- TASK DIRECTIONS
With both ends included, repeat exactly the lines of the entries below from the one containing "C13: 3.3nF (VB, VX) -> 3.3nF (VE, VX)" down to the one containing "R17: 2.2M (+12V, VB) -> 1.8k (+12V, VB)", and no others.

- AVAILABLE RECORDS

= Beginning of Section =

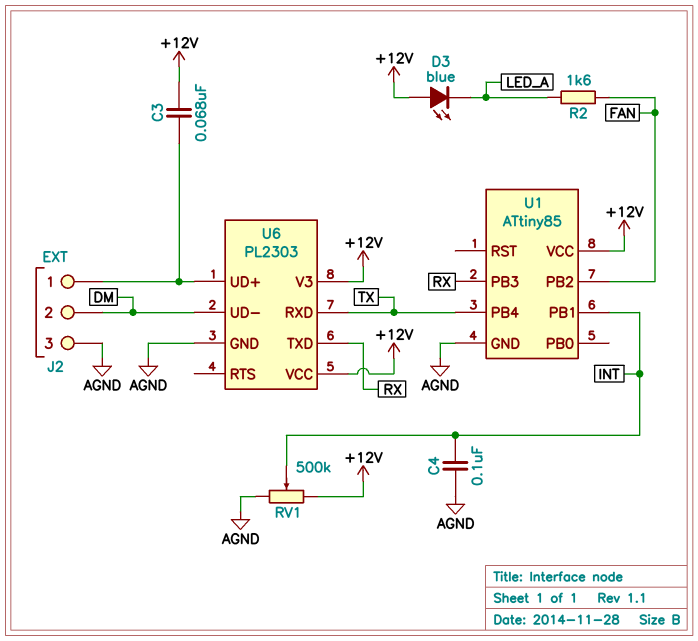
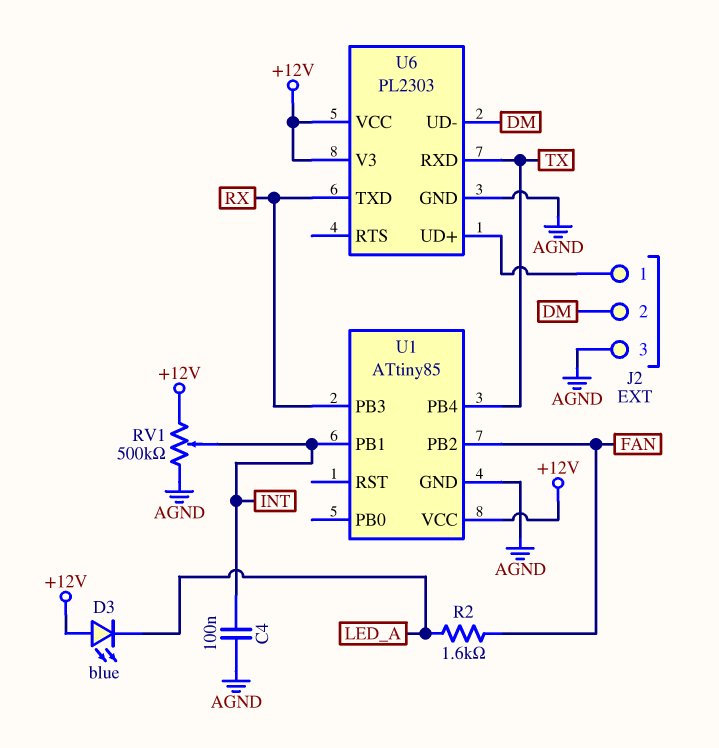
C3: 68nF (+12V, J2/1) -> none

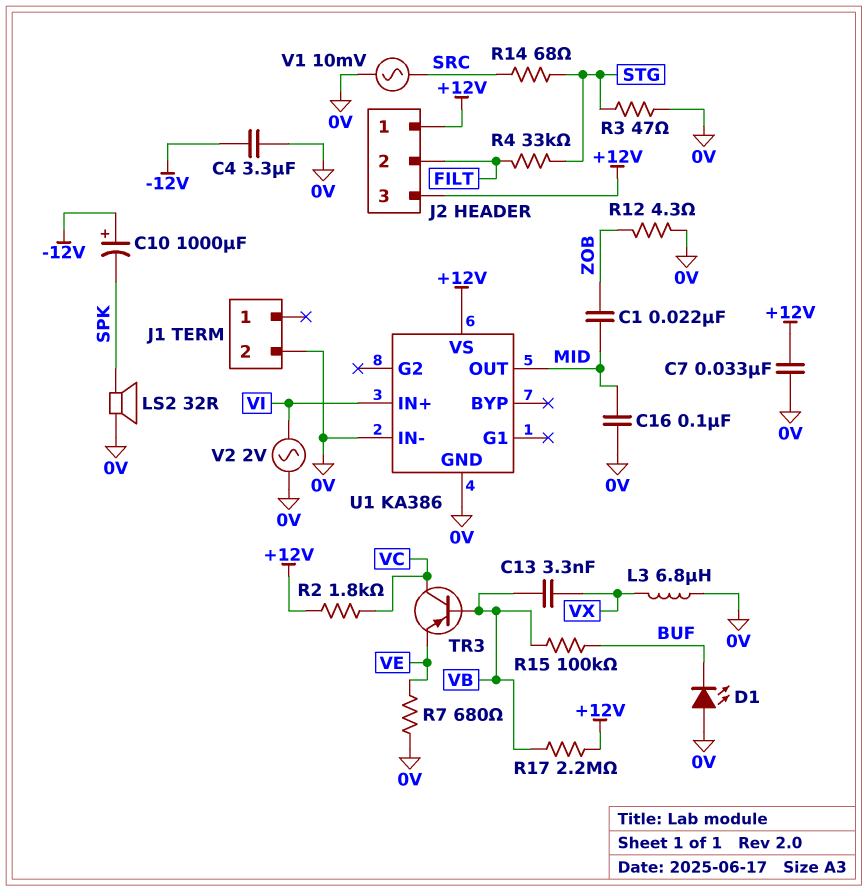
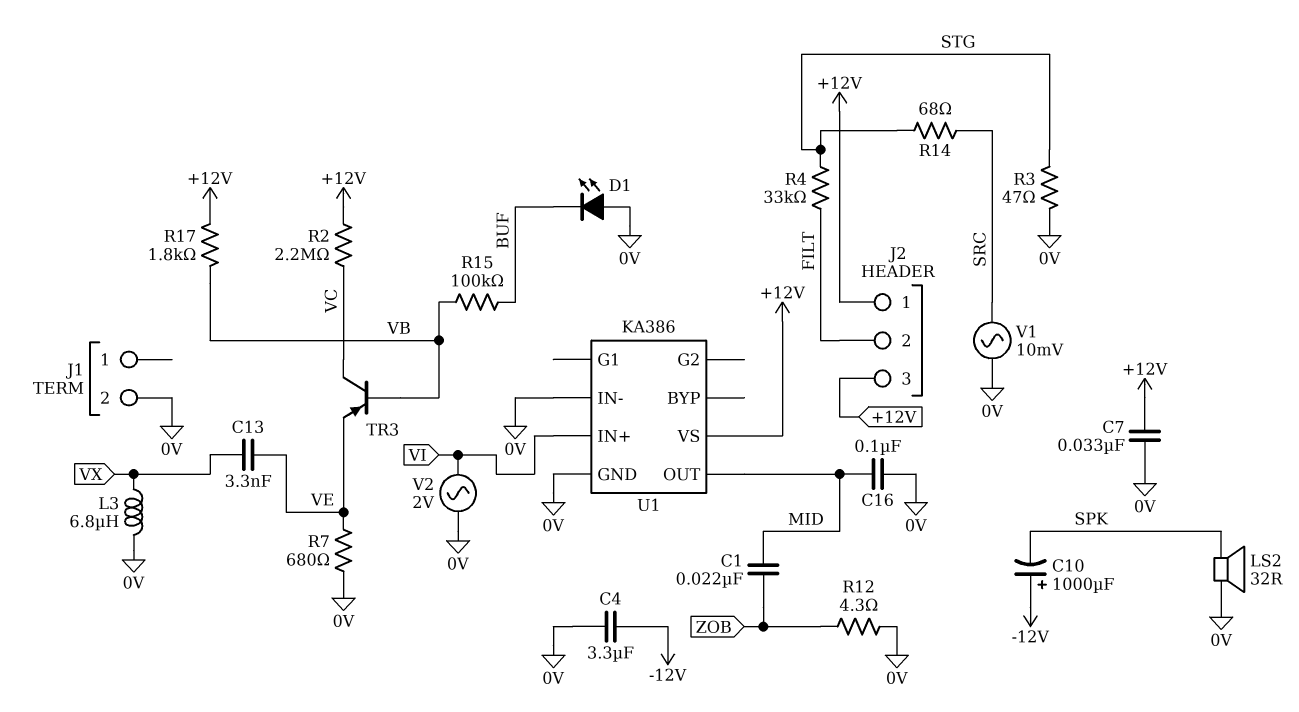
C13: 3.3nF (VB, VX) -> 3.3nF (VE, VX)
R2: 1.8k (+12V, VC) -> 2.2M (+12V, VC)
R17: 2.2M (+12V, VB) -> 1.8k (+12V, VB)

= End of Section =
= Beginning of Section =

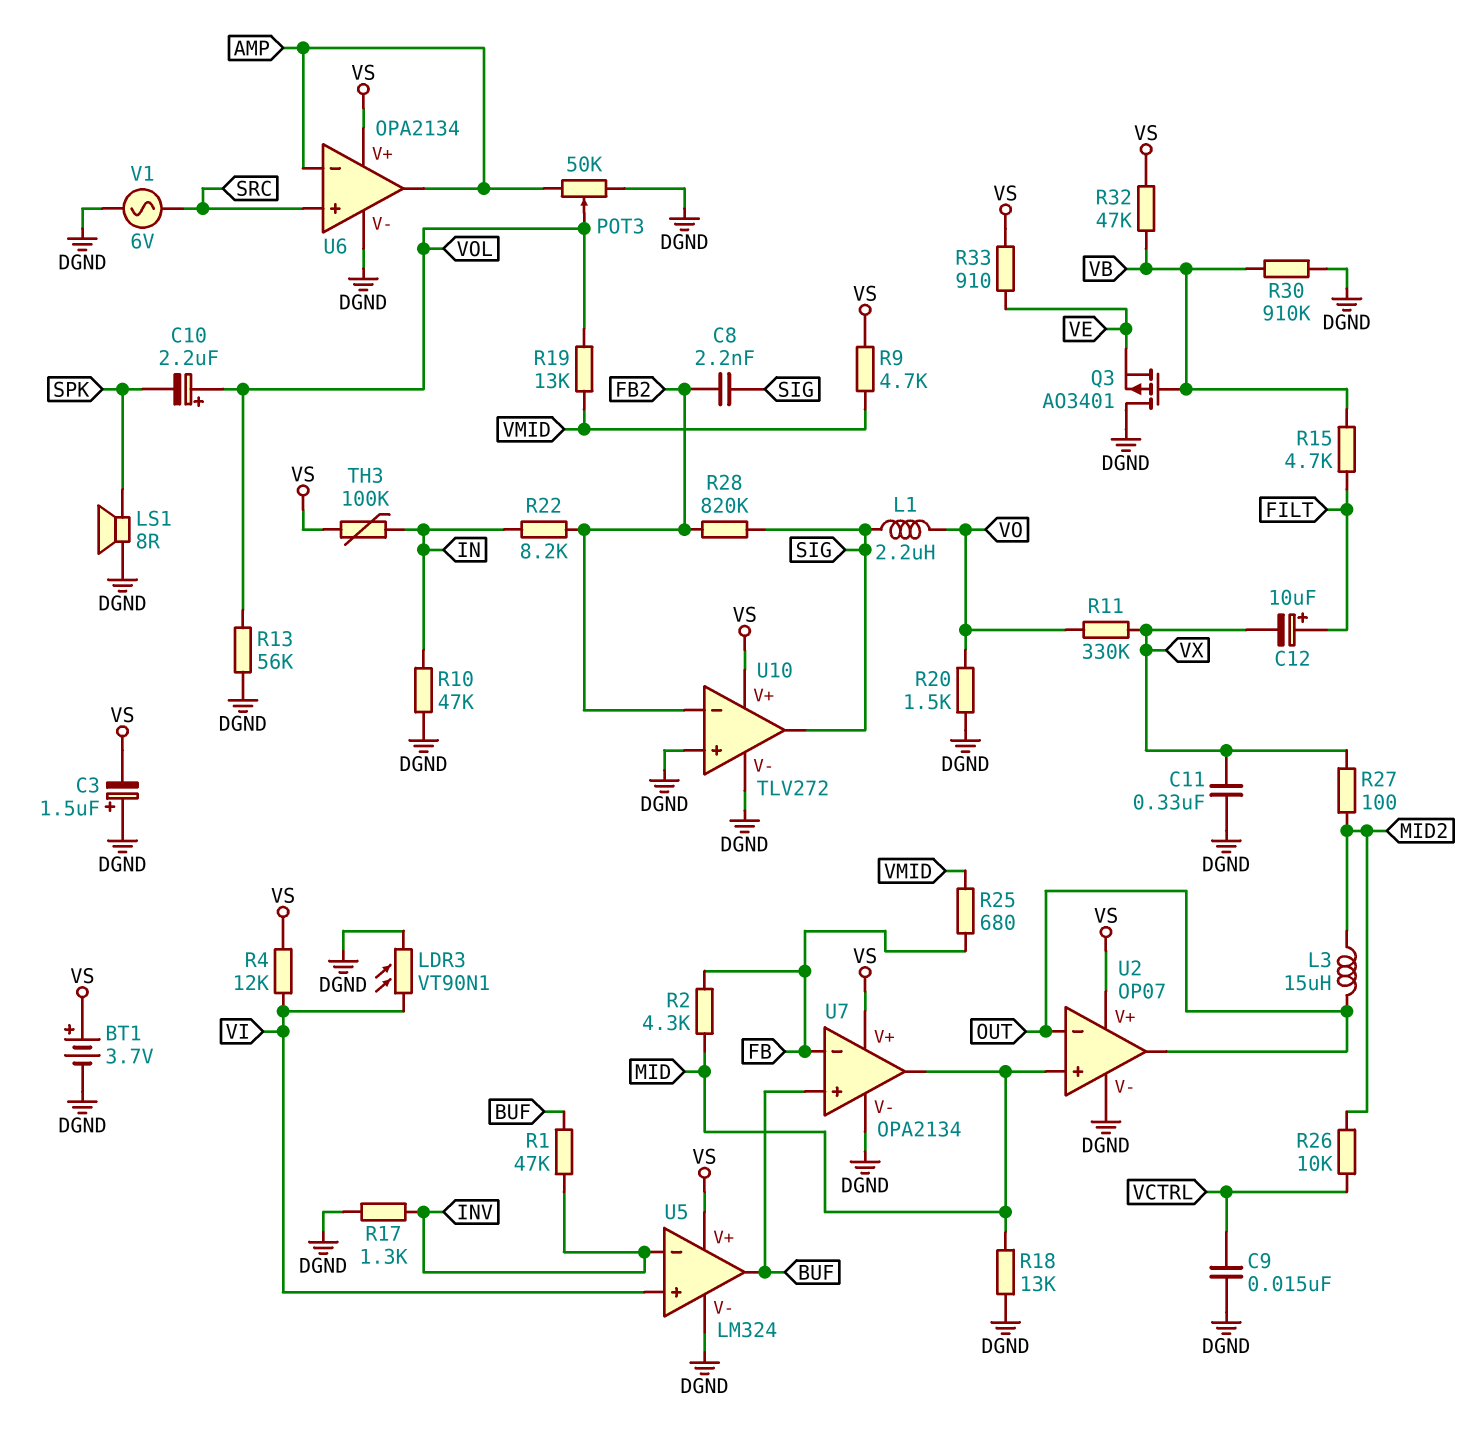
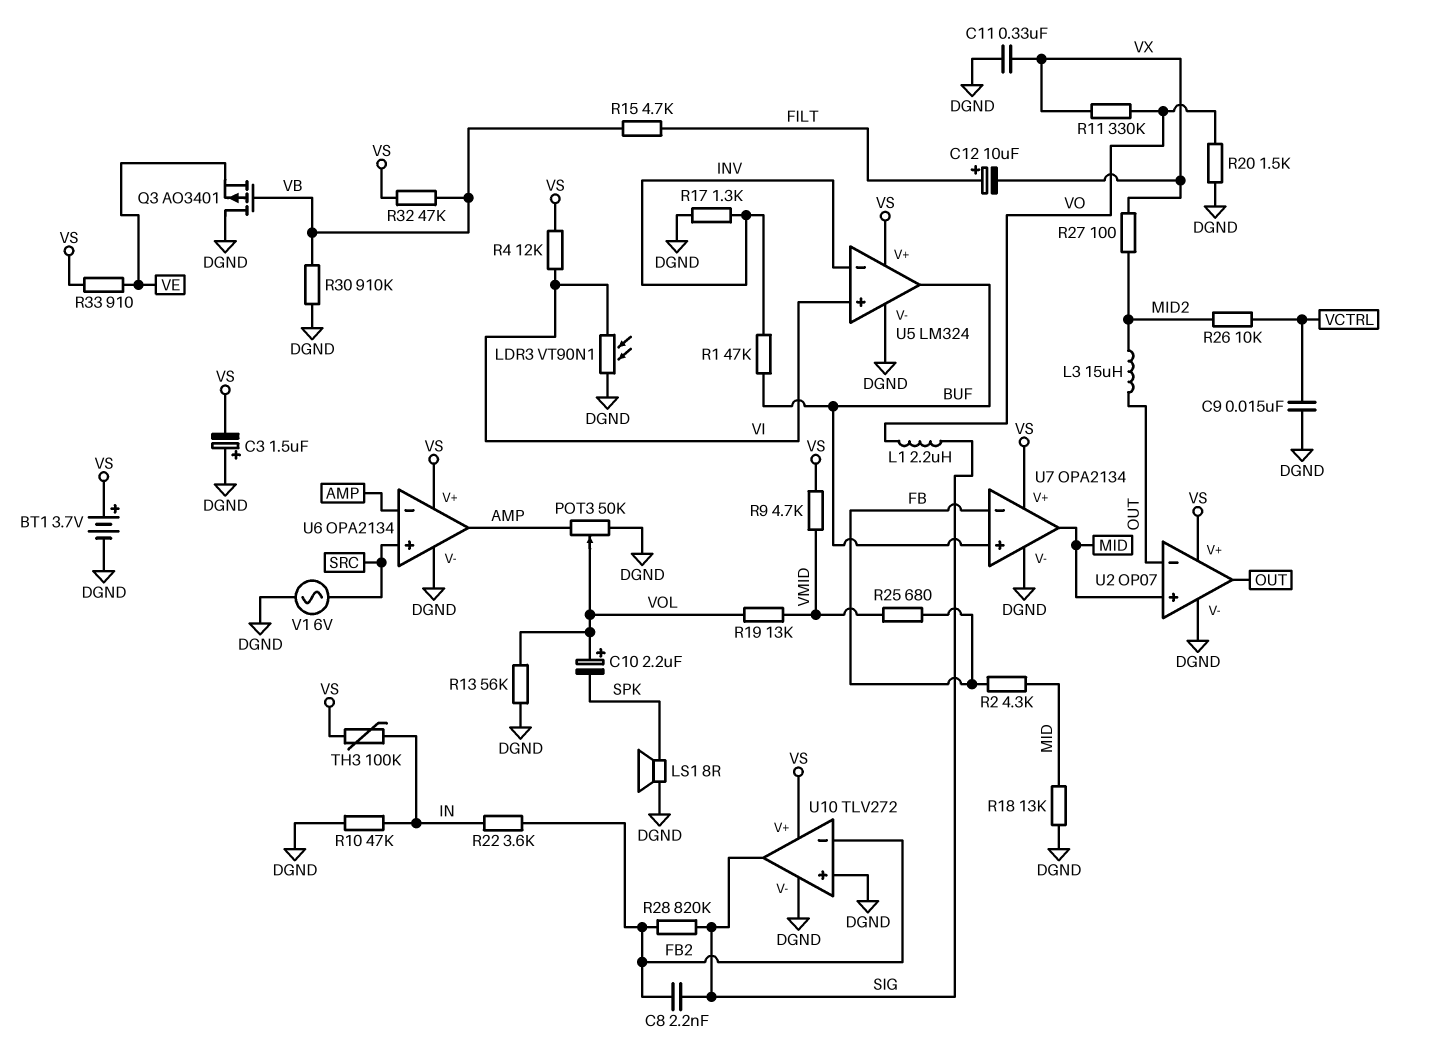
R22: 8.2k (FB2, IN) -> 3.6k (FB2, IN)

= End of Section =

- TASK OUTPUT
C13: 3.3nF (VB, VX) -> 3.3nF (VE, VX)
R2: 1.8k (+12V, VC) -> 2.2M (+12V, VC)
R17: 2.2M (+12V, VB) -> 1.8k (+12V, VB)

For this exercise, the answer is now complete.